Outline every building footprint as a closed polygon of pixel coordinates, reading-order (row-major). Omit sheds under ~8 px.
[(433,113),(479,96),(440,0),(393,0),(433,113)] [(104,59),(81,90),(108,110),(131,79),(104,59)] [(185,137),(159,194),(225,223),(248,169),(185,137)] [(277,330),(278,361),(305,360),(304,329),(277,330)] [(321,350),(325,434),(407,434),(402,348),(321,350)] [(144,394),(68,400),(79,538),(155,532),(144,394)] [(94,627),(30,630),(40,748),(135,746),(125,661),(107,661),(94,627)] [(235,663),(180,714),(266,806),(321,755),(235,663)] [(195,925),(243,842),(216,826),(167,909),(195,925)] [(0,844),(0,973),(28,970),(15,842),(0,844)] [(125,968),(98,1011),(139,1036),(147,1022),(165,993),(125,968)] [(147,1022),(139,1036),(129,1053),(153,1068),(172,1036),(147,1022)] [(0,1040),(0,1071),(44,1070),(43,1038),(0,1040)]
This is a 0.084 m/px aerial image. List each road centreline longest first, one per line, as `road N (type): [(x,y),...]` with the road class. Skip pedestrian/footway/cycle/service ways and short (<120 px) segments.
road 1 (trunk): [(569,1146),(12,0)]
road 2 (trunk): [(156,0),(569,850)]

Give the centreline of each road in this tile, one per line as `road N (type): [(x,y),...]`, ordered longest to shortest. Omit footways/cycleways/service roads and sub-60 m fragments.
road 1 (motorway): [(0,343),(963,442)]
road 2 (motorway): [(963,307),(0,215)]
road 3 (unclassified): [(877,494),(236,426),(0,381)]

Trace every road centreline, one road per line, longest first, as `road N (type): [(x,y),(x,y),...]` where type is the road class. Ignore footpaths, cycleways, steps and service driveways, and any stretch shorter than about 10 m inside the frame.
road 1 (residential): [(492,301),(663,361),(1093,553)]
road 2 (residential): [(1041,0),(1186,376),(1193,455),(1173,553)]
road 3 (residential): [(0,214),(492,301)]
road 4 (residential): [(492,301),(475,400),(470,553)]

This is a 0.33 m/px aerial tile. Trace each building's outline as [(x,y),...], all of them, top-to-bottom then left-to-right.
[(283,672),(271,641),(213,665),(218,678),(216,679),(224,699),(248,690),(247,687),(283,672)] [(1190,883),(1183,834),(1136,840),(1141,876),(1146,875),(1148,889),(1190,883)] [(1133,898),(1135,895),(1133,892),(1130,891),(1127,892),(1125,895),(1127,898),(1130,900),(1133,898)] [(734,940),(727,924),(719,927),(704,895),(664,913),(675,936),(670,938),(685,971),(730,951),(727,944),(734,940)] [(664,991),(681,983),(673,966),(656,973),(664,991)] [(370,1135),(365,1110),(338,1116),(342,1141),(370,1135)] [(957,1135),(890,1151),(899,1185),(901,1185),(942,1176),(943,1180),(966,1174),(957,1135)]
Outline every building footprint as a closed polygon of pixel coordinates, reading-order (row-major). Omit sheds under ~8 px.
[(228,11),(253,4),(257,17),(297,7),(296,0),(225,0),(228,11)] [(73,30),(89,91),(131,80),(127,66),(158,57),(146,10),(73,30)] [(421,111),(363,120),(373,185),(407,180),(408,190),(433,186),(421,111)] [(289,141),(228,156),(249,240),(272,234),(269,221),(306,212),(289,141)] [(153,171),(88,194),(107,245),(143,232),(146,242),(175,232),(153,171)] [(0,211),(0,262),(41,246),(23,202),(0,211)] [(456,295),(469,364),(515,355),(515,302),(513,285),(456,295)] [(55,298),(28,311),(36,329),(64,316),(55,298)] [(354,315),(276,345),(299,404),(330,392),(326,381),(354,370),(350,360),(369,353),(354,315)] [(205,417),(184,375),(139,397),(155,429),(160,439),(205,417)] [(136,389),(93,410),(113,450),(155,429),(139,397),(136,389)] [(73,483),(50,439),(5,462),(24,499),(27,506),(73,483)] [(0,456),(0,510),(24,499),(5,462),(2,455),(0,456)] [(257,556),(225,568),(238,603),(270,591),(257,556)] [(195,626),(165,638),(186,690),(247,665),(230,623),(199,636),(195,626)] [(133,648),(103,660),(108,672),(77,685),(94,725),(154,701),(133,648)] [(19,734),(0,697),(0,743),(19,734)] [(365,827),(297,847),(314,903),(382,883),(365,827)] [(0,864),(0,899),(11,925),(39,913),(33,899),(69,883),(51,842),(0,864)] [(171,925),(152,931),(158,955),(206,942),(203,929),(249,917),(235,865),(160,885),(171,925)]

==*==

PROBLEM REQUIREMENTS: Copy every line that appears above, with each word kept as it is.

SOLUTION TO THIS TASK:
Outline every building footprint as a closed polygon of pixel coordinates, reading-order (row-major). Omit sheds under ~8 px.
[(433,113),(479,96),(440,0),(393,0),(433,113)] [(104,59),(81,90),(108,110),(131,79),(104,59)] [(185,137),(159,194),(225,223),(248,169),(185,137)] [(277,330),(278,361),(305,360),(304,329),(277,330)] [(321,350),(325,434),(407,434),(402,348),(321,350)] [(144,394),(68,400),(79,538),(155,532),(144,394)] [(94,627),(30,630),(40,748),(135,746),(125,661),(107,661),(94,627)] [(235,663),(180,714),(266,806),(321,755),(235,663)] [(195,925),(243,842),(216,826),(167,909),(195,925)] [(0,844),(0,973),(28,970),(15,842),(0,844)] [(125,968),(98,1011),(139,1036),(147,1022),(165,993),(125,968)] [(147,1022),(139,1036),(129,1053),(153,1068),(172,1036),(147,1022)] [(0,1040),(0,1071),(44,1070),(43,1038),(0,1040)]
This is a 0.084 m/px aerial image. List each road centreline longest first, one per line, as `road N (type): [(x,y),...]` with the road class. Skip pedestrian/footway/cycle/service ways and short (<120 px) segments.
road 1 (trunk): [(569,1146),(12,0)]
road 2 (trunk): [(156,0),(569,850)]

Give the centreline of each road in this tile, one per line as `road N (type): [(x,y),...]`, ordered longest to shortest. Omit footways/cycleways/service roads and sub-60 m fragments.
road 1 (motorway): [(0,343),(963,442)]
road 2 (motorway): [(963,307),(0,215)]
road 3 (unclassified): [(877,494),(236,426),(0,381)]

Trace every road centreline, one road per line, longest first, as `road N (type): [(x,y),(x,y),...]` where type is the road class. Ignore footpaths, cycleways, steps and service driveways, and any stretch shorter than about 10 m inside the frame.
road 1 (residential): [(492,301),(663,361),(1093,553)]
road 2 (residential): [(1041,0),(1186,376),(1193,455),(1173,553)]
road 3 (residential): [(0,214),(492,301)]
road 4 (residential): [(492,301),(475,400),(470,553)]

This is a 0.33 m/px aerial tile. Trace each building's outline as [(x,y),...], all of them, top-to-bottom then left-to-right.
[(283,672),(271,641),(213,665),(218,678),(216,679),(224,699),(248,690),(247,687),(283,672)] [(1190,883),(1183,834),(1136,840),(1141,876),(1146,875),(1148,889),(1190,883)] [(1133,898),(1135,895),(1133,892),(1130,891),(1127,892),(1125,895),(1127,898),(1130,900),(1133,898)] [(734,940),(727,924),(719,927),(704,895),(664,913),(675,936),(670,938),(685,971),(730,951),(727,944),(734,940)] [(664,991),(681,983),(673,966),(656,973),(664,991)] [(370,1135),(365,1110),(338,1116),(342,1141),(370,1135)] [(957,1135),(890,1151),(899,1185),(901,1185),(942,1176),(943,1180),(966,1174),(957,1135)]
Outline every building footprint as a closed polygon of pixel coordinates, reading-order (row-major). Omit sheds under ~8 px.
[(228,11),(253,4),(257,17),(297,7),(296,0),(225,0),(228,11)] [(73,30),(89,91),(131,80),(127,66),(158,57),(146,10),(73,30)] [(421,111),(363,120),(373,185),(407,180),(408,190),(433,186),(421,111)] [(289,141),(228,156),(249,240),(272,234),(269,221),(306,212),(289,141)] [(153,171),(88,194),(107,245),(143,232),(146,242),(175,232),(153,171)] [(0,211),(0,262),(41,246),(23,202),(0,211)] [(456,295),(469,364),(515,355),(515,302),(513,285),(456,295)] [(55,298),(28,311),(36,329),(64,316),(55,298)] [(354,315),(276,345),(299,404),(330,392),(326,381),(354,370),(350,360),(369,353),(354,315)] [(205,417),(184,375),(139,397),(155,429),(160,439),(205,417)] [(136,389),(93,410),(113,450),(155,429),(139,397),(136,389)] [(73,483),(50,439),(5,462),(24,499),(27,506),(73,483)] [(0,456),(0,510),(24,499),(5,462),(2,455),(0,456)] [(257,556),(225,568),(238,603),(270,591),(257,556)] [(195,626),(165,638),(186,690),(247,665),(230,623),(199,636),(195,626)] [(133,648),(103,660),(108,672),(77,685),(94,725),(154,701),(133,648)] [(19,734),(0,697),(0,743),(19,734)] [(365,827),(297,847),(314,903),(382,883),(365,827)] [(0,864),(0,899),(11,925),(39,913),(33,899),(69,883),(51,842),(0,864)] [(171,925),(152,931),(158,955),(206,942),(203,929),(249,917),(235,865),(160,885),(171,925)]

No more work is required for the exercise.